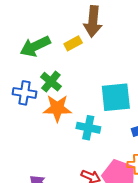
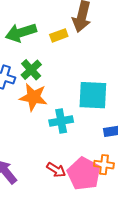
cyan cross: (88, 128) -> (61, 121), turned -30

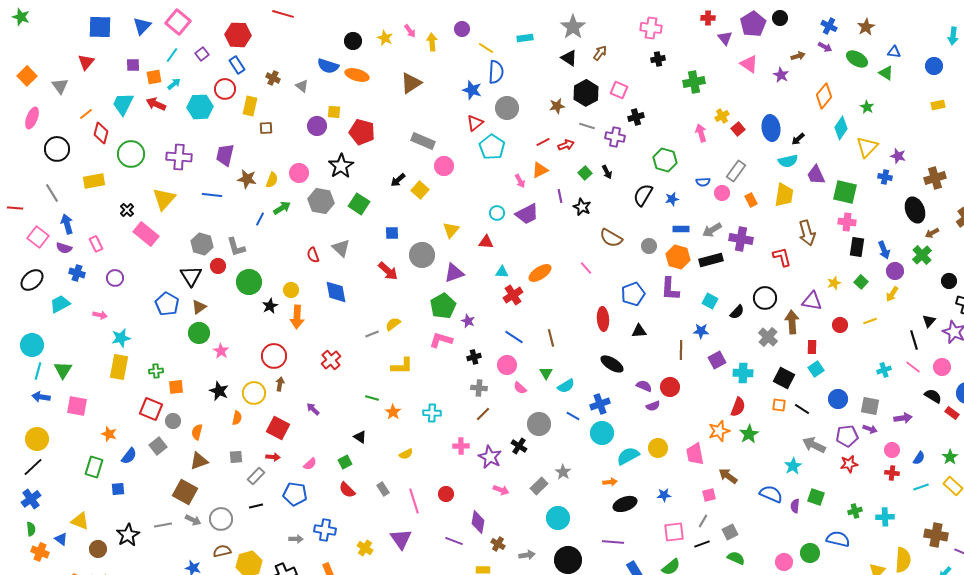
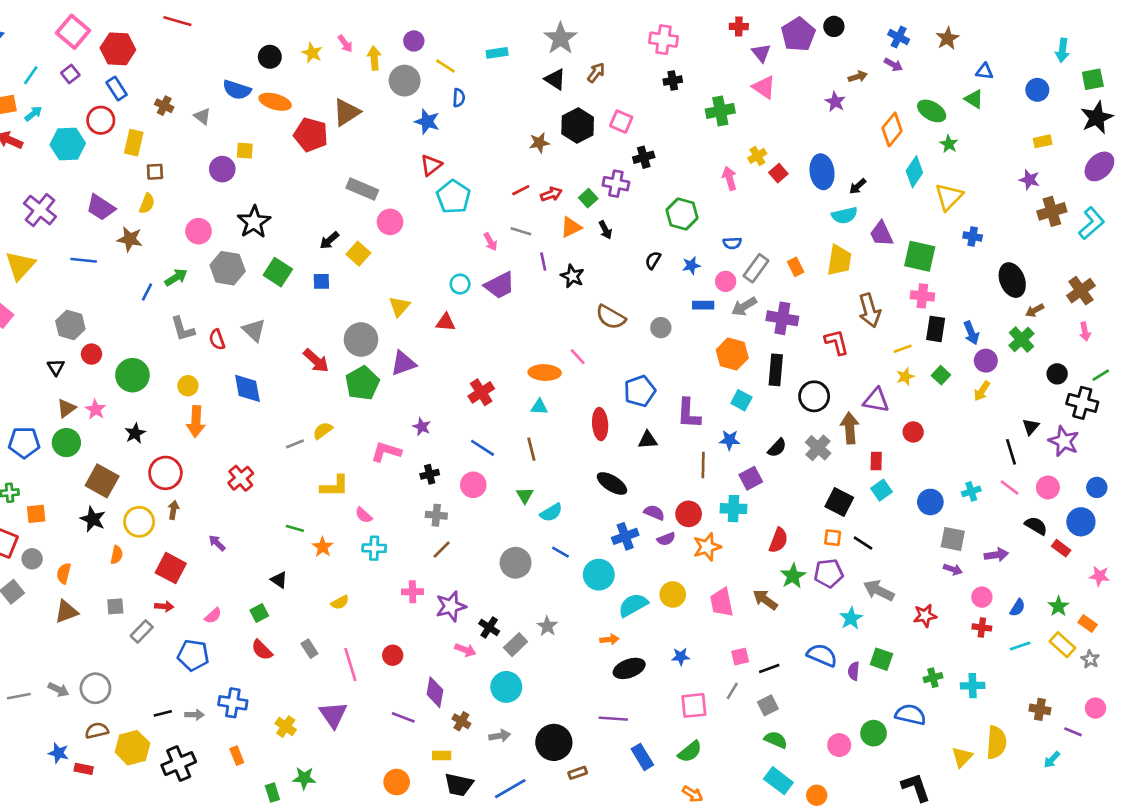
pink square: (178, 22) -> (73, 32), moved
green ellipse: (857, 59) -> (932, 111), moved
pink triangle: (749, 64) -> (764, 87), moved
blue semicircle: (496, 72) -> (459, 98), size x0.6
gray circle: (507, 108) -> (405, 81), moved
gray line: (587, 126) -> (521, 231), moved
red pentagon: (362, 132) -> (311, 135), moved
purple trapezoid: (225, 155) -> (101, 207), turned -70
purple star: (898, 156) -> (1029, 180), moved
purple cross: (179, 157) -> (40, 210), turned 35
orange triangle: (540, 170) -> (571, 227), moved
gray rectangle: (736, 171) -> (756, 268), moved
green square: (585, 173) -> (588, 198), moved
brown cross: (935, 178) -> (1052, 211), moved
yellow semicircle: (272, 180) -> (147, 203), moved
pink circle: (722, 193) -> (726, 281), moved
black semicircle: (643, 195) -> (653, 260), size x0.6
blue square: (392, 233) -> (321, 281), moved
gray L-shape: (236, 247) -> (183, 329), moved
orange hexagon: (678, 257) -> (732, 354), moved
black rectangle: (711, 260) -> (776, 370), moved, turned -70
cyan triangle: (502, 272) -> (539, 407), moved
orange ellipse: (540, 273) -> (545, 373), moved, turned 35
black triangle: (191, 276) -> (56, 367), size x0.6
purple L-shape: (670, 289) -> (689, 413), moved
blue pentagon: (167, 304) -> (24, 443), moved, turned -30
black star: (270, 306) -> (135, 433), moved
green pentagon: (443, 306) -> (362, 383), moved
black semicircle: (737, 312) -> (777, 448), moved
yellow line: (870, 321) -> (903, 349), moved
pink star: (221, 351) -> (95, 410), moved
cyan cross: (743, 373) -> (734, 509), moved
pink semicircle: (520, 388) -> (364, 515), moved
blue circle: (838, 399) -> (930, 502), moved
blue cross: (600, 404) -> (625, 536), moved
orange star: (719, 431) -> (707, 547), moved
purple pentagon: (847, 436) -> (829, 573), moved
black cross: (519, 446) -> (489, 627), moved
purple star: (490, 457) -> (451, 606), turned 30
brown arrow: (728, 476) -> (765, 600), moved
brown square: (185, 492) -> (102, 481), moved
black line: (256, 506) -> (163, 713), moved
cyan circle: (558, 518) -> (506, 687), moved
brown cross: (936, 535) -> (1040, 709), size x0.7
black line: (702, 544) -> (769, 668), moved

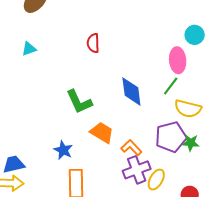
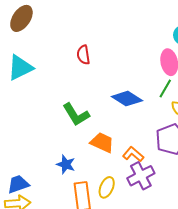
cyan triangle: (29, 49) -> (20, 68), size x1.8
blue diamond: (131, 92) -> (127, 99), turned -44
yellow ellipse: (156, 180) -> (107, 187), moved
**********
Everything from the opening line of the data through the line with "brown cross: (935, 178) -> (1052, 211), moved" should be repeated exactly; leave the pictures out.

cyan cross: (88, 128) -> (61, 121), turned -30

pink square: (178, 22) -> (73, 32), moved
green ellipse: (857, 59) -> (932, 111), moved
pink triangle: (749, 64) -> (764, 87), moved
blue semicircle: (496, 72) -> (459, 98), size x0.6
gray circle: (507, 108) -> (405, 81), moved
gray line: (587, 126) -> (521, 231), moved
red pentagon: (362, 132) -> (311, 135), moved
purple trapezoid: (225, 155) -> (101, 207), turned -70
purple star: (898, 156) -> (1029, 180), moved
purple cross: (179, 157) -> (40, 210), turned 35
orange triangle: (540, 170) -> (571, 227), moved
gray rectangle: (736, 171) -> (756, 268), moved
green square: (585, 173) -> (588, 198), moved
brown cross: (935, 178) -> (1052, 211), moved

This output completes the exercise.